(Extracted entries begins)

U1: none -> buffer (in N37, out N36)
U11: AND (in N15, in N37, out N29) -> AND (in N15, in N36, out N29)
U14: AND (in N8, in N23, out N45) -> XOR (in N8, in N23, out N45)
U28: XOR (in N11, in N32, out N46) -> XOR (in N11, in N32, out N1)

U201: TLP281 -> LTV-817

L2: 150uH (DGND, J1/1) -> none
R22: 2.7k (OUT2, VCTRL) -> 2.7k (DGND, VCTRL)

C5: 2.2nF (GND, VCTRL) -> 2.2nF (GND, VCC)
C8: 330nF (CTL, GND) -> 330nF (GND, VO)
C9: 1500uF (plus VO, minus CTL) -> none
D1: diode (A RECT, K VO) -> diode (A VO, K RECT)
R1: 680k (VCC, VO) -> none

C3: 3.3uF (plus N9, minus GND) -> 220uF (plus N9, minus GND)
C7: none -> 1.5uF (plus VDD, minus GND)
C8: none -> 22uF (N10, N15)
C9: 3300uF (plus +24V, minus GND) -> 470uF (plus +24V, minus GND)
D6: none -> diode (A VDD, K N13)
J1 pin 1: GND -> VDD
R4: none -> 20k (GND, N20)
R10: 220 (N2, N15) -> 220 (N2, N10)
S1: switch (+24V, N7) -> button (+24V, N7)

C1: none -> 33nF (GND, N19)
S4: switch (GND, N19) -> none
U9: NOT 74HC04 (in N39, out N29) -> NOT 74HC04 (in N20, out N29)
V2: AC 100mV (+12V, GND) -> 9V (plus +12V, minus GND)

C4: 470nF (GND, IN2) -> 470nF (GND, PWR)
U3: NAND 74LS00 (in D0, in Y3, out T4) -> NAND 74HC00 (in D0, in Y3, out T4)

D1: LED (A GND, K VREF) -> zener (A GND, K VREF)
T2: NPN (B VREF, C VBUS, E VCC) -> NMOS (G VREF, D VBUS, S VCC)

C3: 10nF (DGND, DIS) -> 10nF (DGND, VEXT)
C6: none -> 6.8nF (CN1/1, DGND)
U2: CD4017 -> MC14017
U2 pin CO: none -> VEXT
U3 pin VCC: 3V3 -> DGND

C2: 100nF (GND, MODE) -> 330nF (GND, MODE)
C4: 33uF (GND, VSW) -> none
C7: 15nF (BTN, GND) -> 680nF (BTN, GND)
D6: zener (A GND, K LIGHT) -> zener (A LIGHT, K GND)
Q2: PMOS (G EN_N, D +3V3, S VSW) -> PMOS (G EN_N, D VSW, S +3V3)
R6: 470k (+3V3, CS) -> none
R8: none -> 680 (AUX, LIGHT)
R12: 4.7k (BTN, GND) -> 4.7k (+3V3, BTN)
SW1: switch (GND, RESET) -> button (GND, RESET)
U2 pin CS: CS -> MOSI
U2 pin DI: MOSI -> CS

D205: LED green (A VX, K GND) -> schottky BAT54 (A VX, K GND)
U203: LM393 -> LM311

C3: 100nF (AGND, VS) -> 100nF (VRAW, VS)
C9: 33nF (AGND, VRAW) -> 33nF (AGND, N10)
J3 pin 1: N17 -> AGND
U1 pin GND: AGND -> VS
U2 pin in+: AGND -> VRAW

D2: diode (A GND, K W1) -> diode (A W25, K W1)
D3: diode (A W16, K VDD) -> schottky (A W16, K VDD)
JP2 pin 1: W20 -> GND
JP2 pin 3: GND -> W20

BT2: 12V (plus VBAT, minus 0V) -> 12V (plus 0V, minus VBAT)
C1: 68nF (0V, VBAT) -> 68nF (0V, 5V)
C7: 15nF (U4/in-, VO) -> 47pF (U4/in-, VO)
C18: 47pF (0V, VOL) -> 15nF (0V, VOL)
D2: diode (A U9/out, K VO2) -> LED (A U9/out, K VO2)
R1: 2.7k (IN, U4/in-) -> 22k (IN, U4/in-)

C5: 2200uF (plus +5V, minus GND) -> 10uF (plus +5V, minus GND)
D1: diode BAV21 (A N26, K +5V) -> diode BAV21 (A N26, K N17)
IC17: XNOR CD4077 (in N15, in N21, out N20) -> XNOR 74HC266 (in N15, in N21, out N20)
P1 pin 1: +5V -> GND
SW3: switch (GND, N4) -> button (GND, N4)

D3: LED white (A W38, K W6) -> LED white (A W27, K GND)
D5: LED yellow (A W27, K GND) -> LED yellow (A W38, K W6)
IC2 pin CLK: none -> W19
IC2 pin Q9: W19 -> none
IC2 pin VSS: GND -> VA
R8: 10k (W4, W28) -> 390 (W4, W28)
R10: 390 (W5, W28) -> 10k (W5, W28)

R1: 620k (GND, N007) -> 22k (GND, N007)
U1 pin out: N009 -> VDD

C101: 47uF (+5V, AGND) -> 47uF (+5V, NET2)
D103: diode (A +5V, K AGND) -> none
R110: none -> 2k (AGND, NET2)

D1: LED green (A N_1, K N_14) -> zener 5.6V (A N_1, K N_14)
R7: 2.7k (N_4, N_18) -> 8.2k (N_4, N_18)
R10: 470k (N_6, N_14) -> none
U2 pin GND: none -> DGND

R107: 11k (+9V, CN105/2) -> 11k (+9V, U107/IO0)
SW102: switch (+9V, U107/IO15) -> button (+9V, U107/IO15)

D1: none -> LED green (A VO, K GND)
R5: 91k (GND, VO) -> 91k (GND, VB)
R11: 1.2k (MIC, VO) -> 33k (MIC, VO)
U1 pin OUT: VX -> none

(Extracted entries ends)

Task requirements |
Give back exactly the lines from the first line of the records through the line holding "U2 pin CO: none -> VEXT", including both of those lines and leaving out all others.

Answer |
U1: none -> buffer (in N37, out N36)
U11: AND (in N15, in N37, out N29) -> AND (in N15, in N36, out N29)
U14: AND (in N8, in N23, out N45) -> XOR (in N8, in N23, out N45)
U28: XOR (in N11, in N32, out N46) -> XOR (in N11, in N32, out N1)

U201: TLP281 -> LTV-817

L2: 150uH (DGND, J1/1) -> none
R22: 2.7k (OUT2, VCTRL) -> 2.7k (DGND, VCTRL)

C5: 2.2nF (GND, VCTRL) -> 2.2nF (GND, VCC)
C8: 330nF (CTL, GND) -> 330nF (GND, VO)
C9: 1500uF (plus VO, minus CTL) -> none
D1: diode (A RECT, K VO) -> diode (A VO, K RECT)
R1: 680k (VCC, VO) -> none

C3: 3.3uF (plus N9, minus GND) -> 220uF (plus N9, minus GND)
C7: none -> 1.5uF (plus VDD, minus GND)
C8: none -> 22uF (N10, N15)
C9: 3300uF (plus +24V, minus GND) -> 470uF (plus +24V, minus GND)
D6: none -> diode (A VDD, K N13)
J1 pin 1: GND -> VDD
R4: none -> 20k (GND, N20)
R10: 220 (N2, N15) -> 220 (N2, N10)
S1: switch (+24V, N7) -> button (+24V, N7)

C1: none -> 33nF (GND, N19)
S4: switch (GND, N19) -> none
U9: NOT 74HC04 (in N39, out N29) -> NOT 74HC04 (in N20, out N29)
V2: AC 100mV (+12V, GND) -> 9V (plus +12V, minus GND)

C4: 470nF (GND, IN2) -> 470nF (GND, PWR)
U3: NAND 74LS00 (in D0, in Y3, out T4) -> NAND 74HC00 (in D0, in Y3, out T4)

D1: LED (A GND, K VREF) -> zener (A GND, K VREF)
T2: NPN (B VREF, C VBUS, E VCC) -> NMOS (G VREF, D VBUS, S VCC)

C3: 10nF (DGND, DIS) -> 10nF (DGND, VEXT)
C6: none -> 6.8nF (CN1/1, DGND)
U2: CD4017 -> MC14017
U2 pin CO: none -> VEXT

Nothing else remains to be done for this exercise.